Problem requirements » Exact copy, no pictures: output each line below as it stands.

Dataset extract »

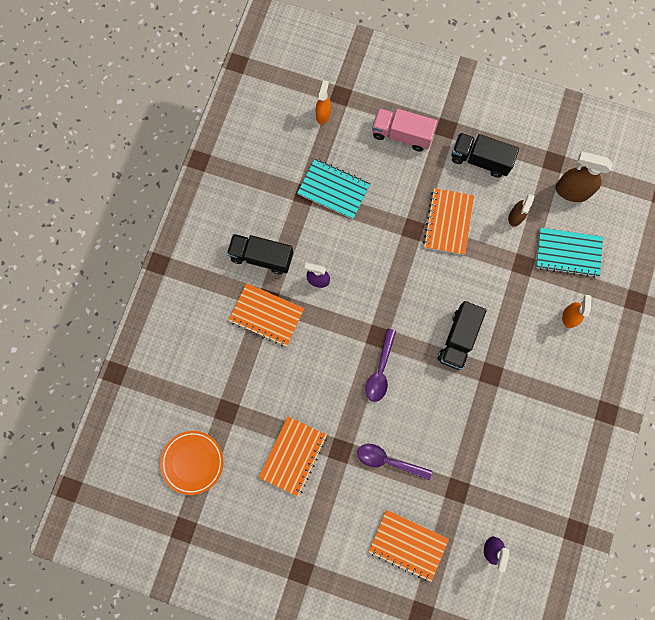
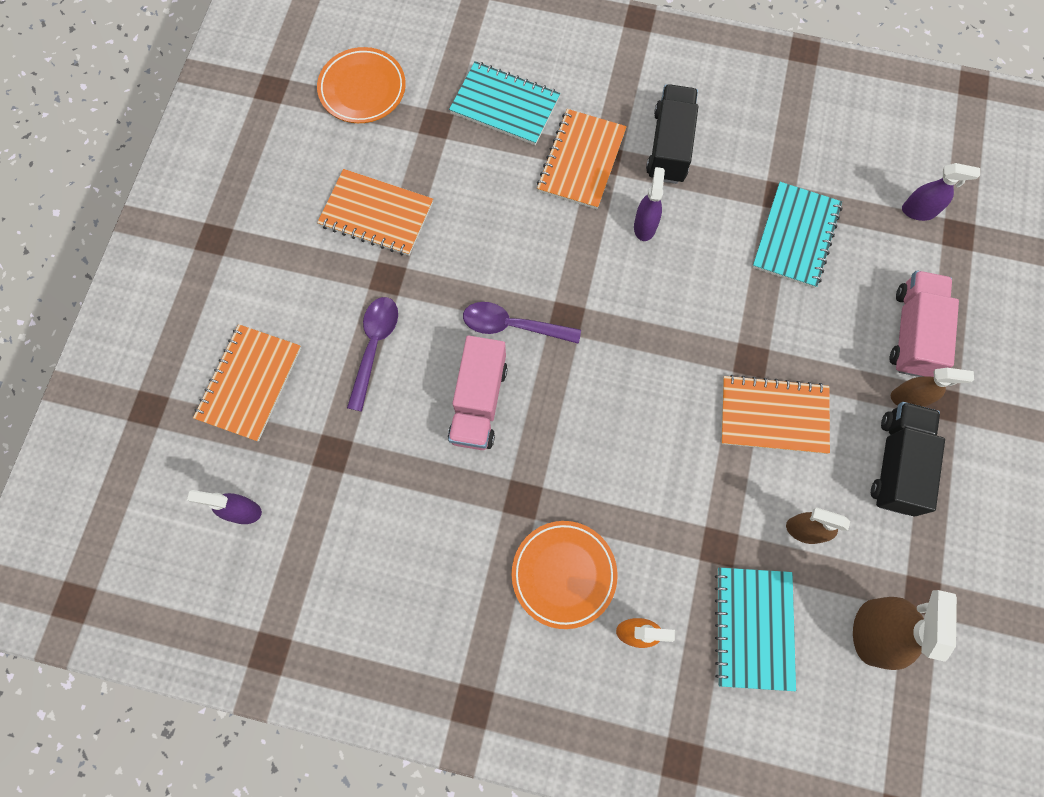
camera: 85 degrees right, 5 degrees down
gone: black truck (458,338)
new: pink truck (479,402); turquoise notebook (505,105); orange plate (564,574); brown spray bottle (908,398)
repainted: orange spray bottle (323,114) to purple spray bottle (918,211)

Result for this task »
camera: 85 degrees right, 5 degrees down
gone: black truck (458,338)
new: pink truck (479,402); turquoise notebook (505,105); orange plate (564,574); brown spray bottle (908,398)
repainted: orange spray bottle (323,114) to purple spray bottle (918,211)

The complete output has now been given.